Stored dataset items:
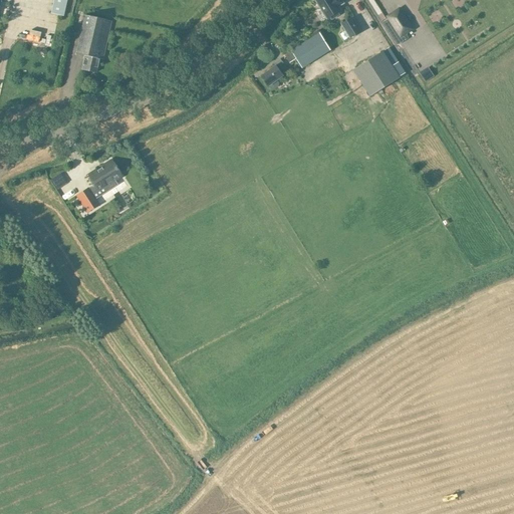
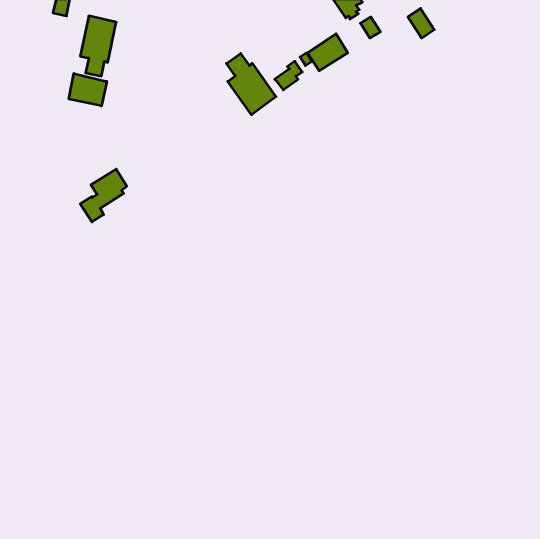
building: [353,47,406,95] -> none
building: none -> [226,53,276,115]
building: none -> [69,73,107,106]

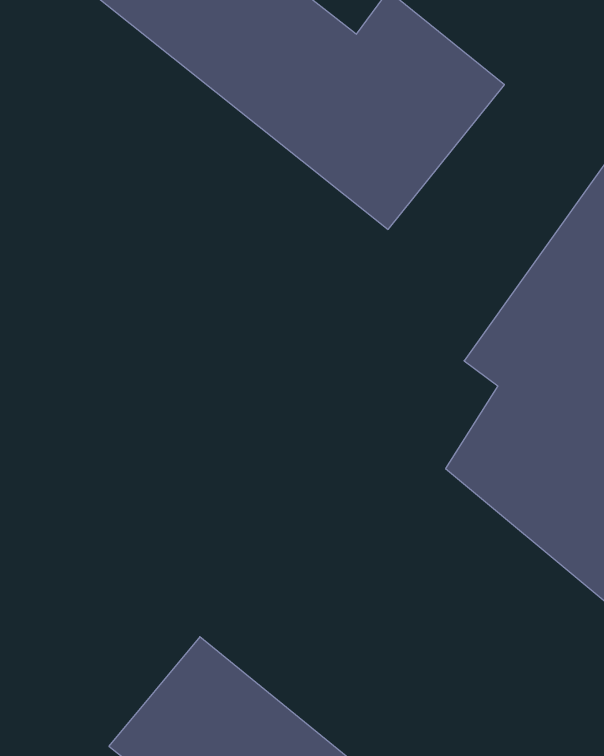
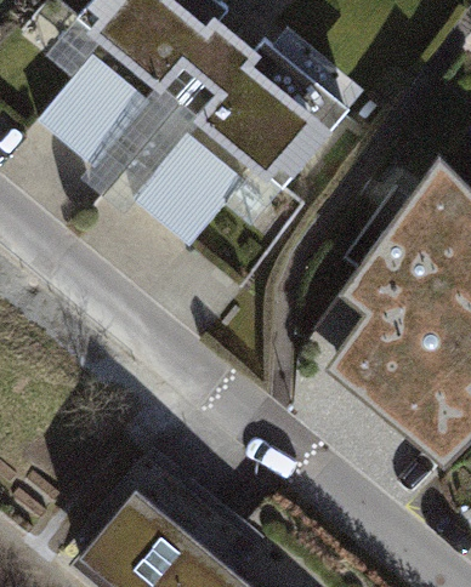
building: none -> [38,58,146,167]
building: none -> [132,133,242,247]

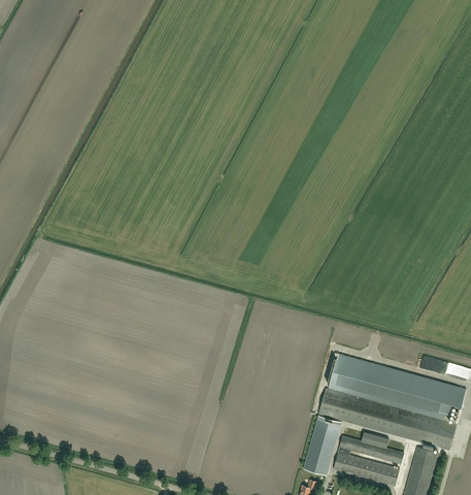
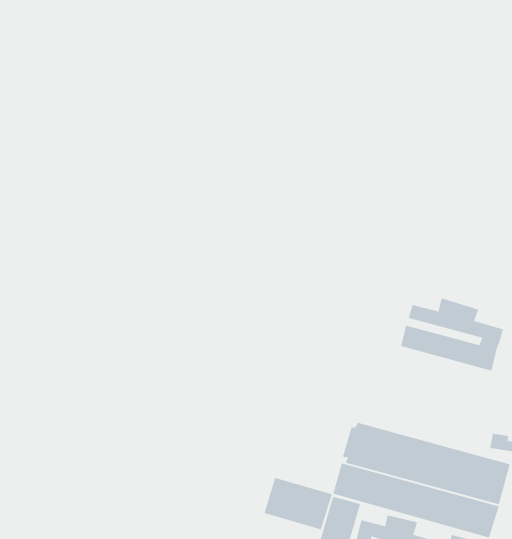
building: none -> [401,298,503,371]
building: none -> [264,477,332,530]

**The problem:**
Reproduce all entries above exactly, minus the images.

**Result for this exercise:**
building: [353,47,406,95] -> none
building: none -> [226,53,276,115]
building: none -> [69,73,107,106]

building: none -> [38,58,146,167]
building: none -> [132,133,242,247]

building: none -> [401,298,503,371]
building: none -> [264,477,332,530]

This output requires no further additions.